**Data excerpts**.
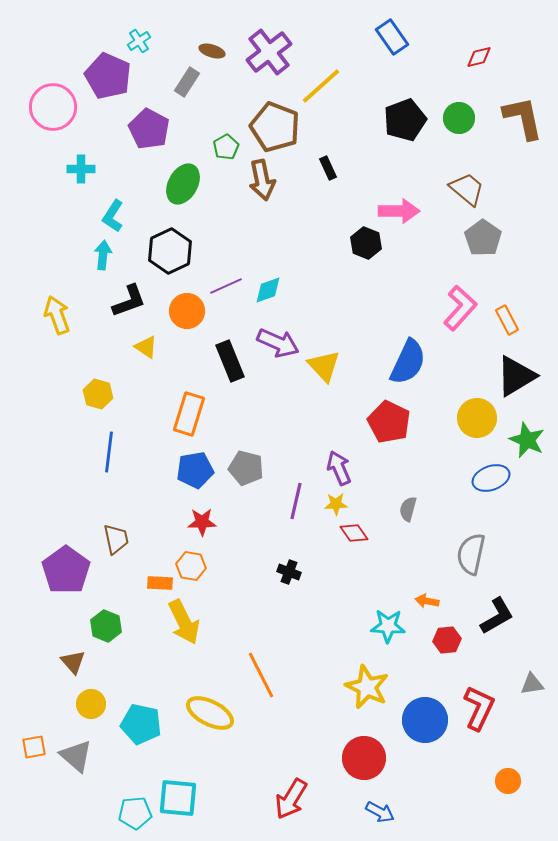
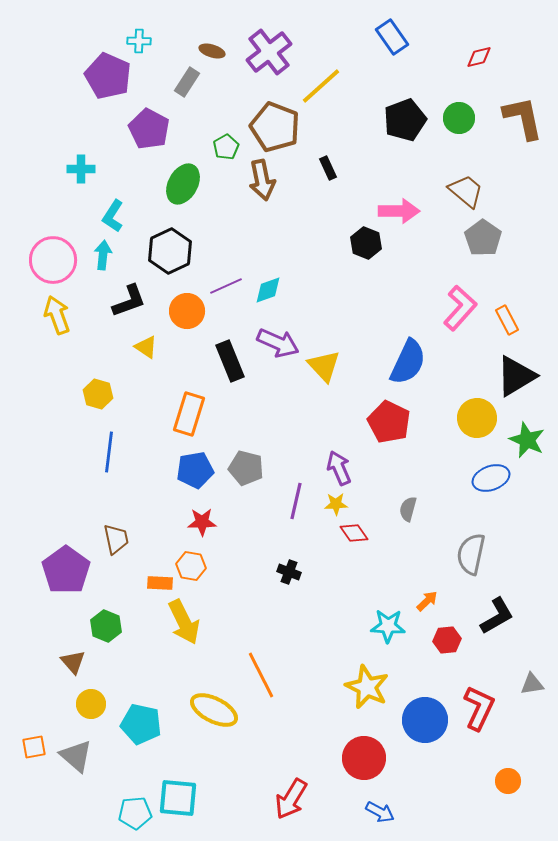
cyan cross at (139, 41): rotated 35 degrees clockwise
pink circle at (53, 107): moved 153 px down
brown trapezoid at (467, 189): moved 1 px left, 2 px down
orange arrow at (427, 601): rotated 125 degrees clockwise
yellow ellipse at (210, 713): moved 4 px right, 3 px up
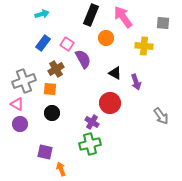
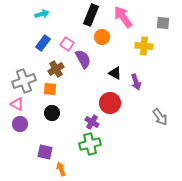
orange circle: moved 4 px left, 1 px up
gray arrow: moved 1 px left, 1 px down
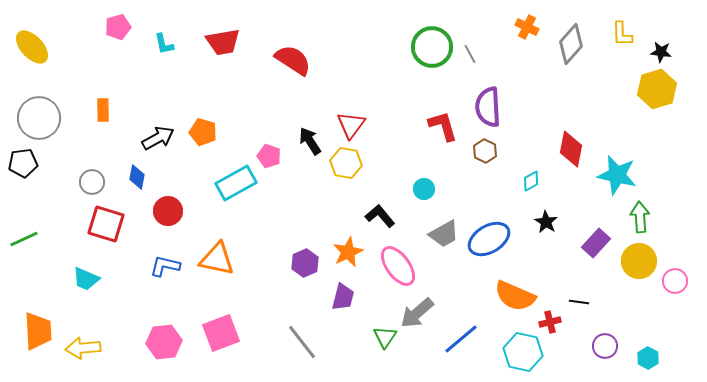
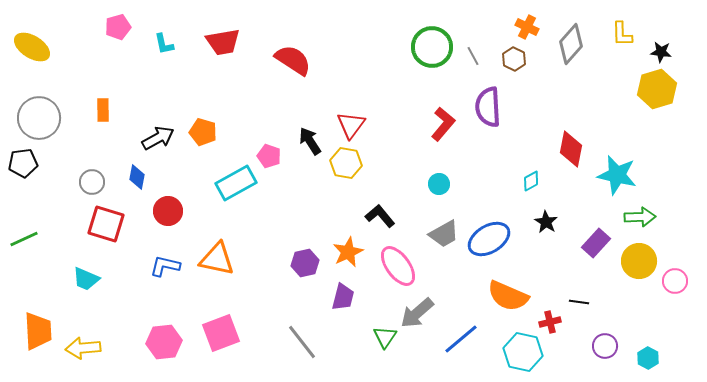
yellow ellipse at (32, 47): rotated 15 degrees counterclockwise
gray line at (470, 54): moved 3 px right, 2 px down
red L-shape at (443, 126): moved 2 px up; rotated 56 degrees clockwise
brown hexagon at (485, 151): moved 29 px right, 92 px up
cyan circle at (424, 189): moved 15 px right, 5 px up
green arrow at (640, 217): rotated 92 degrees clockwise
purple hexagon at (305, 263): rotated 12 degrees clockwise
orange semicircle at (515, 296): moved 7 px left
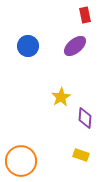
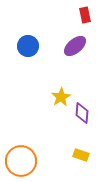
purple diamond: moved 3 px left, 5 px up
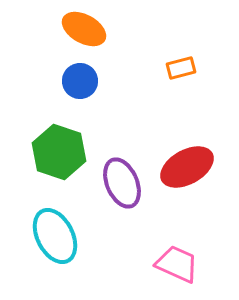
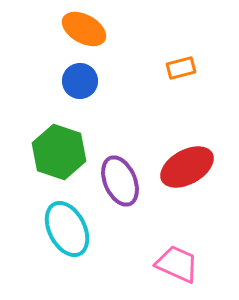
purple ellipse: moved 2 px left, 2 px up
cyan ellipse: moved 12 px right, 7 px up
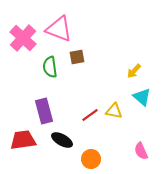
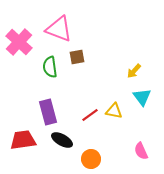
pink cross: moved 4 px left, 4 px down
cyan triangle: rotated 12 degrees clockwise
purple rectangle: moved 4 px right, 1 px down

**Requirement**.
Lines above with the string "rotated" need to be found and copied.

**Answer below**.
cyan cross at (139, 41): rotated 35 degrees clockwise
orange arrow at (427, 601): rotated 125 degrees clockwise
yellow ellipse at (32, 47): rotated 15 degrees counterclockwise
red L-shape at (443, 126): moved 2 px up; rotated 56 degrees clockwise
green arrow at (640, 217): rotated 92 degrees clockwise
purple hexagon at (305, 263): rotated 12 degrees clockwise
cyan triangle: rotated 12 degrees clockwise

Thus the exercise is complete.